SUPPLIED MATERIAL Start Marker

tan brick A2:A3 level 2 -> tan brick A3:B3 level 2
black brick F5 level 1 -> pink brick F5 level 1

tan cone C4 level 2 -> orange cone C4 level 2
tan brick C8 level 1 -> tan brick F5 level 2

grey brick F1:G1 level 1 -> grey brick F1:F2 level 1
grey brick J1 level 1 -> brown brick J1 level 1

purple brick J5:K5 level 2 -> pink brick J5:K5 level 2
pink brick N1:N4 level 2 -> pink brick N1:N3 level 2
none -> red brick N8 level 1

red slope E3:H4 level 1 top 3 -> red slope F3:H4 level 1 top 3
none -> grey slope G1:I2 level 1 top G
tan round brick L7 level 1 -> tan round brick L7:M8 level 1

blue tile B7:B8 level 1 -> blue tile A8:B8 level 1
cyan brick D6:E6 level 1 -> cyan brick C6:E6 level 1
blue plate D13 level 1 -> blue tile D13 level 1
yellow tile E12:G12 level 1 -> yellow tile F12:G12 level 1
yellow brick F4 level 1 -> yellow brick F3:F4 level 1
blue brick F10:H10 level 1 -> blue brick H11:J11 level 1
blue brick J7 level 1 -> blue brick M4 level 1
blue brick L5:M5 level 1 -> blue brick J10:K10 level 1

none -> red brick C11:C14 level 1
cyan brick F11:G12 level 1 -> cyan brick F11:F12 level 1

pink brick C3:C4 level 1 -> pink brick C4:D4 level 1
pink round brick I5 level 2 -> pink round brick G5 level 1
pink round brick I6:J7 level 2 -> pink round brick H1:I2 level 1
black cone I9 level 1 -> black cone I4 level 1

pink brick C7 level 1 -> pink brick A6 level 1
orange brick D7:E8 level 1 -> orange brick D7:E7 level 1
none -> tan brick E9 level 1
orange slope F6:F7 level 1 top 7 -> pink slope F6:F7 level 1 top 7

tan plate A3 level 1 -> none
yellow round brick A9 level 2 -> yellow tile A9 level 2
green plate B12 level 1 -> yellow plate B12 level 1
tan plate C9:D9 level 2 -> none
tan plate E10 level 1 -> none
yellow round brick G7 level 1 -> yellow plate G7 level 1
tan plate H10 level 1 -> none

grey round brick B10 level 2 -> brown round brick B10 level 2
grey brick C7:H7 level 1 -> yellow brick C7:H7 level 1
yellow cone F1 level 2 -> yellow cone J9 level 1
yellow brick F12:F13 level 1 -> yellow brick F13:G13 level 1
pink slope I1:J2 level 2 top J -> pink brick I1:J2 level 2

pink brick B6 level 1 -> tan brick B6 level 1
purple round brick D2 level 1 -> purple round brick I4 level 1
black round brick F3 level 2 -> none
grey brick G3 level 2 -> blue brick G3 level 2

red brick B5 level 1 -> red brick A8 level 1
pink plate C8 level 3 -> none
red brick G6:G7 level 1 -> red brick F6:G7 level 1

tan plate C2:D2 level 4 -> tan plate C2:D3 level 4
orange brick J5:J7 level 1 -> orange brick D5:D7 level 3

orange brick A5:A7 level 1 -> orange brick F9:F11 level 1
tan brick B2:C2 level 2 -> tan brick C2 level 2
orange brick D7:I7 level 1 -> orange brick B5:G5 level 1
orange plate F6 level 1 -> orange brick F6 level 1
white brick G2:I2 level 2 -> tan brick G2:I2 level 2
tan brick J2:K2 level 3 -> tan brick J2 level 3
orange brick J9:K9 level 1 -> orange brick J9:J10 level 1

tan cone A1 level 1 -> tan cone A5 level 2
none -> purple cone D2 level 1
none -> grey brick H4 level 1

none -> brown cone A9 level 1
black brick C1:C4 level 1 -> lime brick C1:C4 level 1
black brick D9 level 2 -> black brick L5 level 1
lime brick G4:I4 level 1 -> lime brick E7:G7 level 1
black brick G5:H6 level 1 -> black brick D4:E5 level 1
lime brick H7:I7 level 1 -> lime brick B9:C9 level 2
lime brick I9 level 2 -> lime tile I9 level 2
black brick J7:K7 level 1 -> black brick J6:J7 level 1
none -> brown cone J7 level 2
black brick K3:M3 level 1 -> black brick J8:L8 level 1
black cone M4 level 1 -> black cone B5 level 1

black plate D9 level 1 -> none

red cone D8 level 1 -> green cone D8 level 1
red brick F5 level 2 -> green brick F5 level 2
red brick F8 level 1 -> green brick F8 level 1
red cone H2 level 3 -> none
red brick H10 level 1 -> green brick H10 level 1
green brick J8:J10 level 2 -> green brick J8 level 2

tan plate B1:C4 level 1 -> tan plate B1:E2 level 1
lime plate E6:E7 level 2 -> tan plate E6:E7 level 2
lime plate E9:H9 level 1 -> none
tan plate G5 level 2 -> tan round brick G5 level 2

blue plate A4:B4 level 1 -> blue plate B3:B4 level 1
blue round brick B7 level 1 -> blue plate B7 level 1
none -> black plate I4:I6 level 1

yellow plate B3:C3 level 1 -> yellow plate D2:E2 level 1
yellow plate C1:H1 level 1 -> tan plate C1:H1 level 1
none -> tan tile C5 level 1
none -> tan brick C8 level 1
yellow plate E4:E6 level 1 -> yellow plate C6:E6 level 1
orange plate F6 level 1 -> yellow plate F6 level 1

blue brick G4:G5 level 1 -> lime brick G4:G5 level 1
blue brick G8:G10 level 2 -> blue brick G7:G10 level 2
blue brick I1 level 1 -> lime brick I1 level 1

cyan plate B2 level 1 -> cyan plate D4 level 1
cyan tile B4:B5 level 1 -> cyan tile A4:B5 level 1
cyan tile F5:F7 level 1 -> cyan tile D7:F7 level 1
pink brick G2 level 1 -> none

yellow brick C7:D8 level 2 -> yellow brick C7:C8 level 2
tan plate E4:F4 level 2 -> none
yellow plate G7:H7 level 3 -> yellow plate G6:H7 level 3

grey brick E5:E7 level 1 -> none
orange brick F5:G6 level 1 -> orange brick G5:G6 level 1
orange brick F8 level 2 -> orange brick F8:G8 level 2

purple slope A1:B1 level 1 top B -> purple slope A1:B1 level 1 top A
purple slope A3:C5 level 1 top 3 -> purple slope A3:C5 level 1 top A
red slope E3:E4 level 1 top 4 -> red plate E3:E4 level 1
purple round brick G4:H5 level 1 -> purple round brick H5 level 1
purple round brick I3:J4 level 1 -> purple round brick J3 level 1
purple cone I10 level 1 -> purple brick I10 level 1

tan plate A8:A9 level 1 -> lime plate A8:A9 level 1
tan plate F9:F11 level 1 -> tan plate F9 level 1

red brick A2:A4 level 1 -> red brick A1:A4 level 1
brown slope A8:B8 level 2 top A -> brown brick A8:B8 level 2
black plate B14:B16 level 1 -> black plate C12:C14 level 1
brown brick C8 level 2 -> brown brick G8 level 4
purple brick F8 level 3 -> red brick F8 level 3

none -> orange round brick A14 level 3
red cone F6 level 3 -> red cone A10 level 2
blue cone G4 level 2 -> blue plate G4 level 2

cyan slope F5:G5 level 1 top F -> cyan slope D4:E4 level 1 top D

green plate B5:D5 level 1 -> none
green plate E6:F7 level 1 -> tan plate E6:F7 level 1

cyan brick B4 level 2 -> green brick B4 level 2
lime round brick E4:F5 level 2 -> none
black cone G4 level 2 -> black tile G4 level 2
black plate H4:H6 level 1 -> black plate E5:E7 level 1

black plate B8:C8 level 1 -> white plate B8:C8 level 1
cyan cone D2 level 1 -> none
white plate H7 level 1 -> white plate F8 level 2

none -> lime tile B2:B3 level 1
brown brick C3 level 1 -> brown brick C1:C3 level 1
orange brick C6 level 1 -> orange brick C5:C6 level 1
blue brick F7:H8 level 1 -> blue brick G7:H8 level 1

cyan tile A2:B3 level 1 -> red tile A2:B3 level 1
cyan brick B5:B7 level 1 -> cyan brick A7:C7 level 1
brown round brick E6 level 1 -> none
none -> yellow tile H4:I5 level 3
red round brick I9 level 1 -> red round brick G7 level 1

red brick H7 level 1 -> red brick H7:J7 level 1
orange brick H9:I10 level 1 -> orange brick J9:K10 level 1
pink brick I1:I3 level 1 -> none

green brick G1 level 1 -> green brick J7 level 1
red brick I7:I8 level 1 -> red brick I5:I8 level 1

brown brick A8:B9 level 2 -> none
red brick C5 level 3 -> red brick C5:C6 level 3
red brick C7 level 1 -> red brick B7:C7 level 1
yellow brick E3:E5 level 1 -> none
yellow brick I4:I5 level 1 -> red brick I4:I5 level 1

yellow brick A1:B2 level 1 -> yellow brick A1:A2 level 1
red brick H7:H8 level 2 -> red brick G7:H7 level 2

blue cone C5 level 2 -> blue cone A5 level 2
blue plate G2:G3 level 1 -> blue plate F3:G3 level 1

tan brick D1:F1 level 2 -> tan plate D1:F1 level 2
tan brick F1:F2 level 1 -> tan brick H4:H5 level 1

SUPPLIED MATERIAL End Marker

▸ **ASSIGNED TASK**
Can you write out the lines above, from the first one through the one containing "yellow round brick G7", exactly as they appear and nothing more?

▸ **ANSWER TO THIS PROBLEM**
tan brick A2:A3 level 2 -> tan brick A3:B3 level 2
black brick F5 level 1 -> pink brick F5 level 1

tan cone C4 level 2 -> orange cone C4 level 2
tan brick C8 level 1 -> tan brick F5 level 2

grey brick F1:G1 level 1 -> grey brick F1:F2 level 1
grey brick J1 level 1 -> brown brick J1 level 1

purple brick J5:K5 level 2 -> pink brick J5:K5 level 2
pink brick N1:N4 level 2 -> pink brick N1:N3 level 2
none -> red brick N8 level 1

red slope E3:H4 level 1 top 3 -> red slope F3:H4 level 1 top 3
none -> grey slope G1:I2 level 1 top G
tan round brick L7 level 1 -> tan round brick L7:M8 level 1

blue tile B7:B8 level 1 -> blue tile A8:B8 level 1
cyan brick D6:E6 level 1 -> cyan brick C6:E6 level 1
blue plate D13 level 1 -> blue tile D13 level 1
yellow tile E12:G12 level 1 -> yellow tile F12:G12 level 1
yellow brick F4 level 1 -> yellow brick F3:F4 level 1
blue brick F10:H10 level 1 -> blue brick H11:J11 level 1
blue brick J7 level 1 -> blue brick M4 level 1
blue brick L5:M5 level 1 -> blue brick J10:K10 level 1

none -> red brick C11:C14 level 1
cyan brick F11:G12 level 1 -> cyan brick F11:F12 level 1

pink brick C3:C4 level 1 -> pink brick C4:D4 level 1
pink round brick I5 level 2 -> pink round brick G5 level 1
pink round brick I6:J7 level 2 -> pink round brick H1:I2 level 1
black cone I9 level 1 -> black cone I4 level 1

pink brick C7 level 1 -> pink brick A6 level 1
orange brick D7:E8 level 1 -> orange brick D7:E7 level 1
none -> tan brick E9 level 1
orange slope F6:F7 level 1 top 7 -> pink slope F6:F7 level 1 top 7

tan plate A3 level 1 -> none
yellow round brick A9 level 2 -> yellow tile A9 level 2
green plate B12 level 1 -> yellow plate B12 level 1
tan plate C9:D9 level 2 -> none
tan plate E10 level 1 -> none
yellow round brick G7 level 1 -> yellow plate G7 level 1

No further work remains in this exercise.